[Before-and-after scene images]
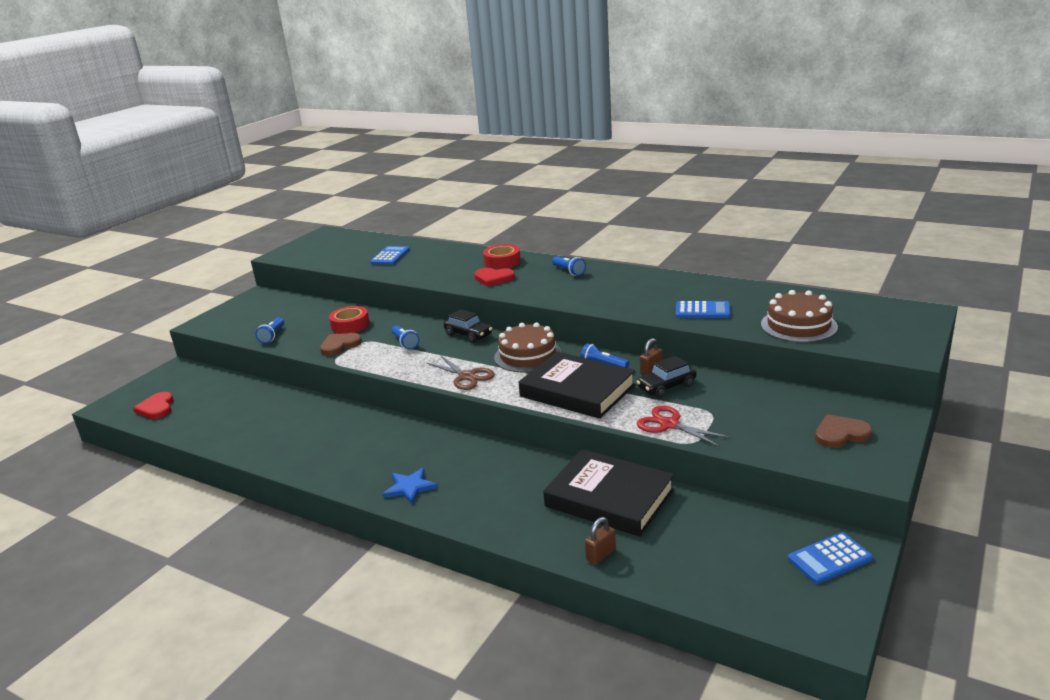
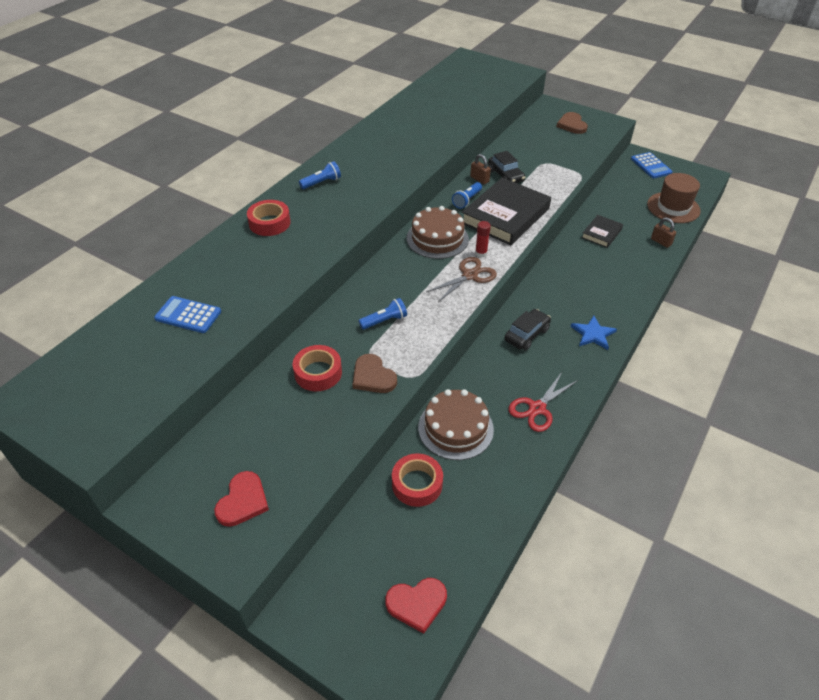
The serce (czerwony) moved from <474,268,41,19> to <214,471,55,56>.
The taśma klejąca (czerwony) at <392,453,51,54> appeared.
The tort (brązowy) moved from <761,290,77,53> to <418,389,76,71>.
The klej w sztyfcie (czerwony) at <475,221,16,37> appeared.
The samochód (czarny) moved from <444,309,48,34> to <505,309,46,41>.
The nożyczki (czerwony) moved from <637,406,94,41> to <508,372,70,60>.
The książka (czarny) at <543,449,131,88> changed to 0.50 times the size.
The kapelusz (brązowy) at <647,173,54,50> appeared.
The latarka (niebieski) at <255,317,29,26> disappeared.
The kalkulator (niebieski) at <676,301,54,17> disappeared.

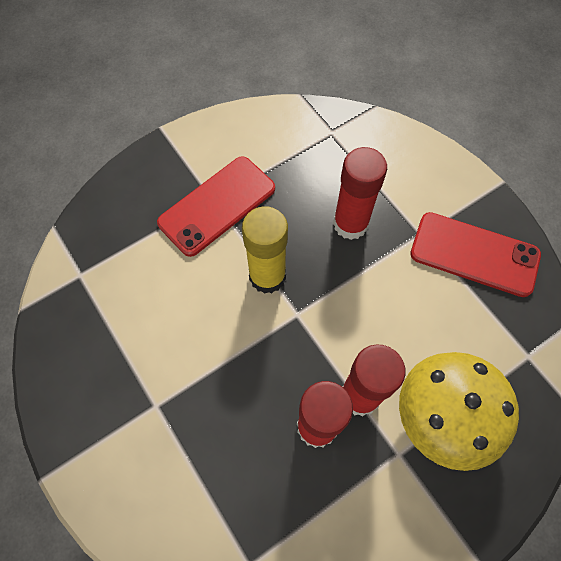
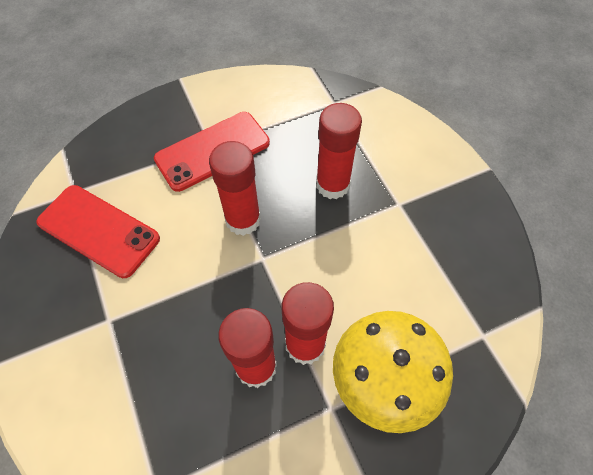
The telefon (czerwony) moved from <410,212,131,85> to <36,185,124,93>.
The klej w sztyfcie (żółty) at <242,206,46,88> became the klej w sztyfcie (czerwony) at <209,141,52,95>.

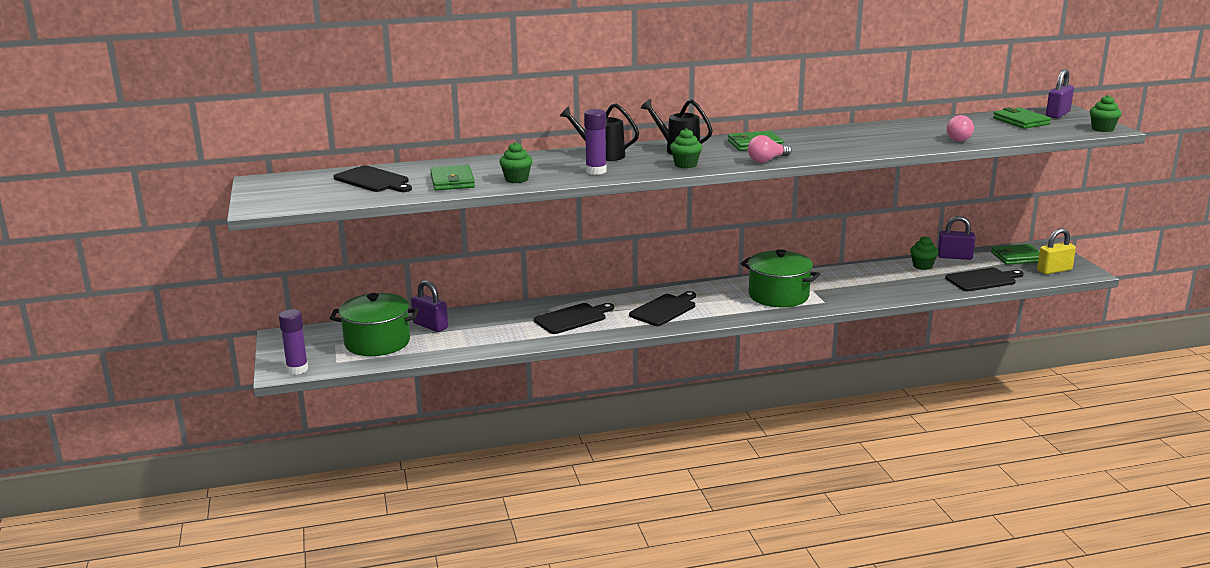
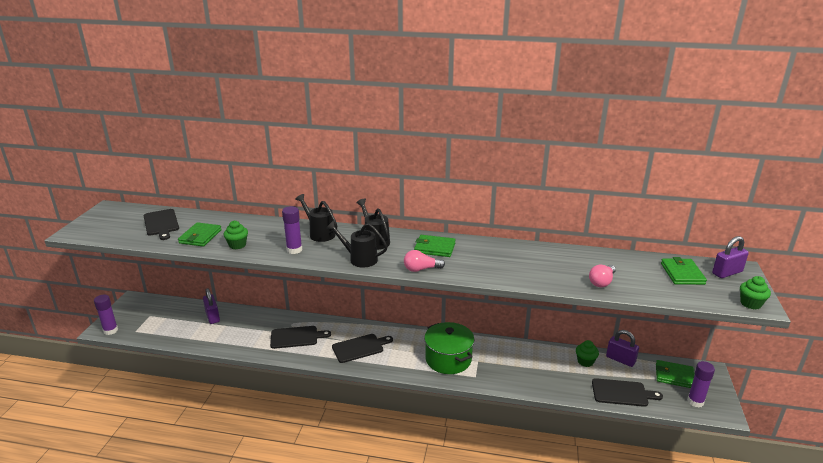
The muffinka (zielony) at <670,128,32,40> was replaced by the konewka (czarny) at <326,220,62,48>.
The kłódka (żółty) at <1037,228,39,46> was replaced by the klej w sztyfcie (fioletowy) at <687,361,28,47>.
The garnek (zielony) at <330,293,89,63> disappeared.

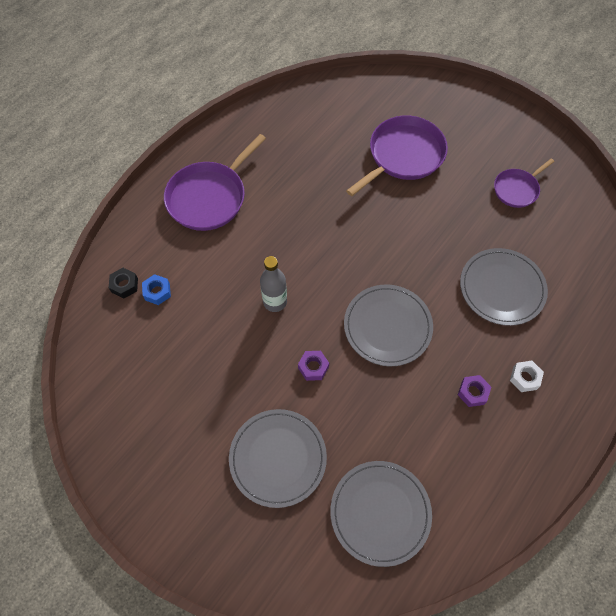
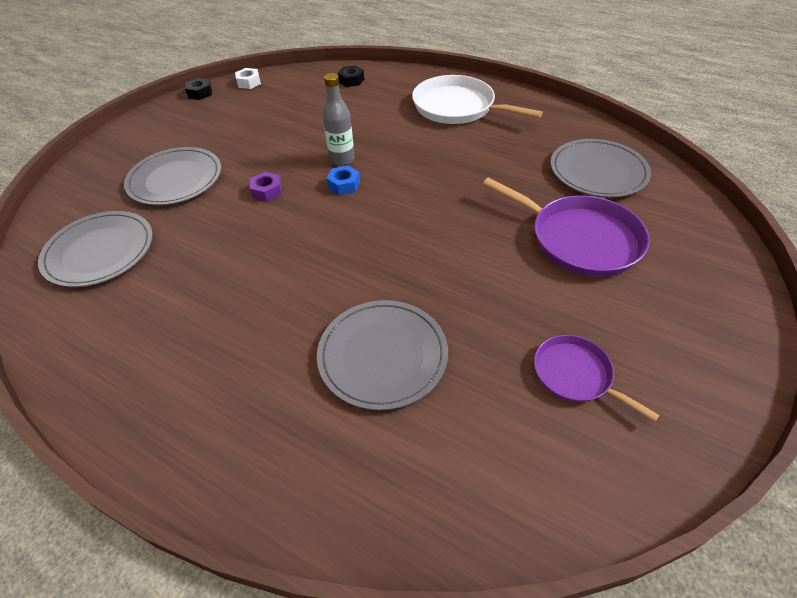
The nakrętka (czarny) at <185,78,27,22> appeared.
The nakrętka (biały) moved from <510,361,34,31> to <235,68,26,21>.
The nakrętka (niebieski) moved from <142,274,29,31> to <327,165,33,30>.
The patelnia (fioletowy) at <164,134,102,97> became the patelnia (biały) at <412,75,131,49>.
The talerz (szary) moved from <344,285,89,81> to <551,139,100,59>.
The nakrętka (fioletowy) at <458,375,33,32> disappeared.

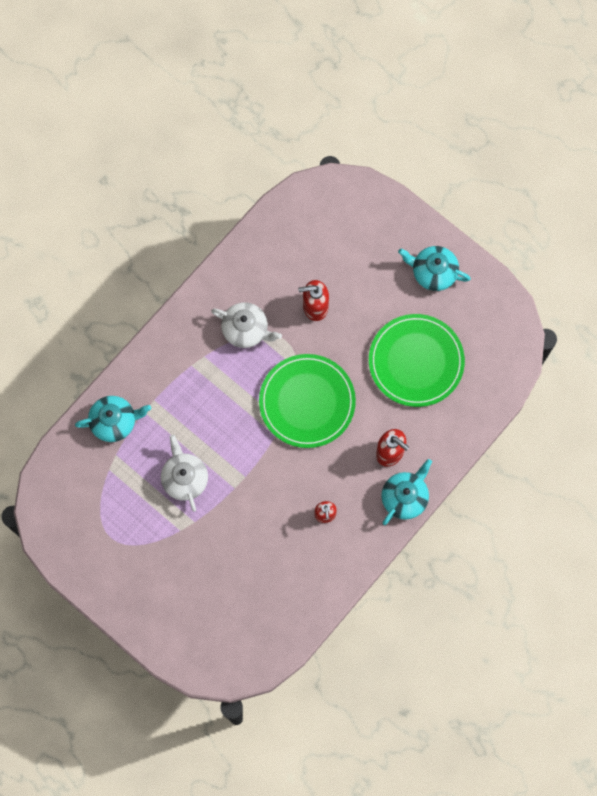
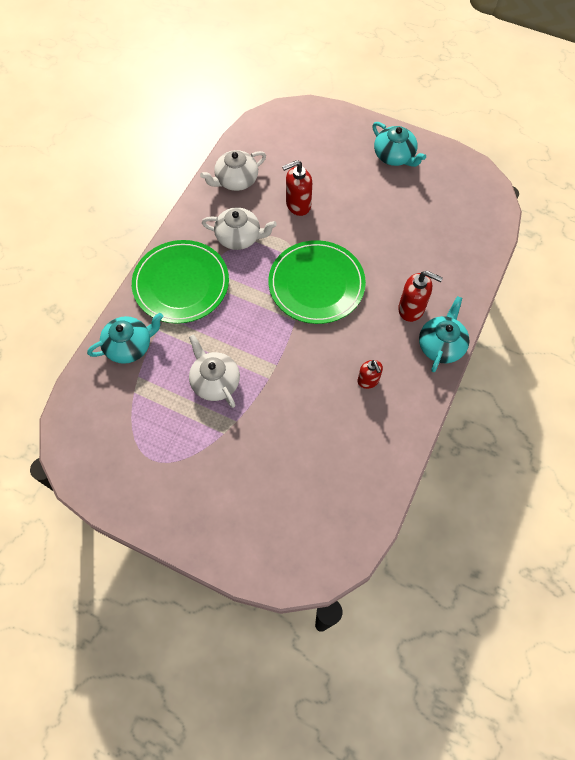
The talerz (zielony) moved from <369,314,96,93> to <132,240,97,84>.
The imbryk (biały) at <200,150,66,41> appeared.
The imbryk (turkusowy) at <398,246,73,45> turned 135 degrees counterclockwise.

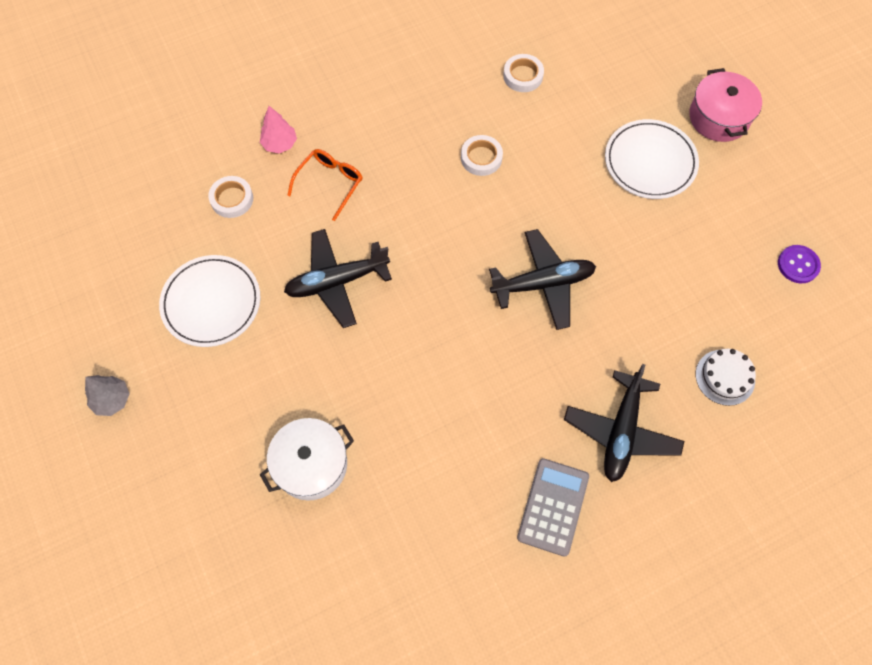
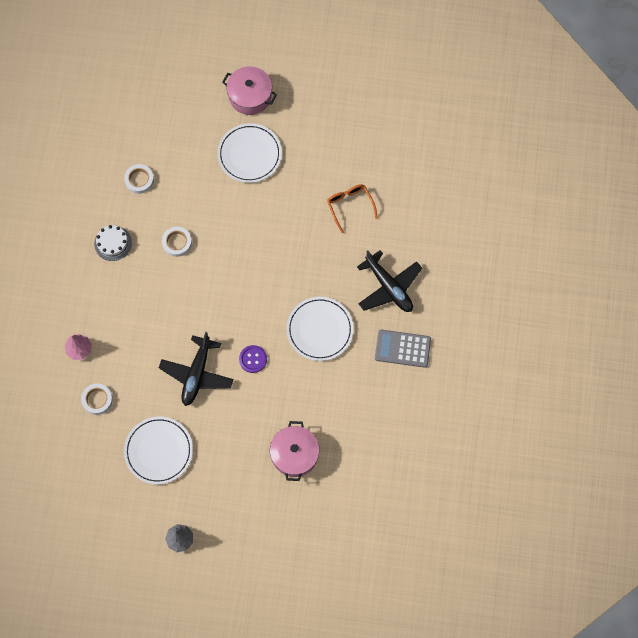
The tort (biały) moved from <696,349,60,57> to <94,225,38,36>.
The guzik (fioletowy) moved from <778,245,43,38> to <239,345,28,28>.
The garnek (biały) at <260,418,94,83> became the garnek (różowy) at <270,421,49,60>.
The talerz (biały) at <286,297,68,64> appeared.
The okulary (pomarańczowy) moved from <287,149,76,72> to <327,184,51,49>.
The kalkulator (szary) at <517,458,72,99> turned 45 degrees counterclockwise.
The samolot (czarny) at <489,229,107,101> disappeared.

▶ _Problem description_
For each entry above, write it out again exactly but leave out any picture.

▶ _Task output_
The serce (czerwony) moved from <474,268,41,19> to <214,471,55,56>.
The taśma klejąca (czerwony) at <392,453,51,54> appeared.
The tort (brązowy) moved from <761,290,77,53> to <418,389,76,71>.
The klej w sztyfcie (czerwony) at <475,221,16,37> appeared.
The samochód (czarny) moved from <444,309,48,34> to <505,309,46,41>.
The nożyczki (czerwony) moved from <637,406,94,41> to <508,372,70,60>.
The książka (czarny) at <543,449,131,88> changed to 0.50 times the size.
The kapelusz (brązowy) at <647,173,54,50> appeared.
The latarka (niebieski) at <255,317,29,26> disappeared.
The kalkulator (niebieski) at <676,301,54,17> disappeared.

The telefon (czerwony) moved from <410,212,131,85> to <36,185,124,93>.
The klej w sztyfcie (żółty) at <242,206,46,88> became the klej w sztyfcie (czerwony) at <209,141,52,95>.

The muffinka (zielony) at <670,128,32,40> was replaced by the konewka (czarny) at <326,220,62,48>.
The kłódka (żółty) at <1037,228,39,46> was replaced by the klej w sztyfcie (fioletowy) at <687,361,28,47>.
The garnek (zielony) at <330,293,89,63> disappeared.

The nakrętka (czarny) at <185,78,27,22> appeared.
The nakrętka (biały) moved from <510,361,34,31> to <235,68,26,21>.
The nakrętka (niebieski) moved from <142,274,29,31> to <327,165,33,30>.
The patelnia (fioletowy) at <164,134,102,97> became the patelnia (biały) at <412,75,131,49>.
The talerz (szary) moved from <344,285,89,81> to <551,139,100,59>.
The nakrętka (fioletowy) at <458,375,33,32> disappeared.

The talerz (zielony) moved from <369,314,96,93> to <132,240,97,84>.
The imbryk (biały) at <200,150,66,41> appeared.
The imbryk (turkusowy) at <398,246,73,45> turned 135 degrees counterclockwise.

The tort (biały) moved from <696,349,60,57> to <94,225,38,36>.
The guzik (fioletowy) moved from <778,245,43,38> to <239,345,28,28>.
The garnek (biały) at <260,418,94,83> became the garnek (różowy) at <270,421,49,60>.
The talerz (biały) at <286,297,68,64> appeared.
The okulary (pomarańczowy) moved from <287,149,76,72> to <327,184,51,49>.
The kalkulator (szary) at <517,458,72,99> turned 45 degrees counterclockwise.
The samolot (czarny) at <489,229,107,101> disappeared.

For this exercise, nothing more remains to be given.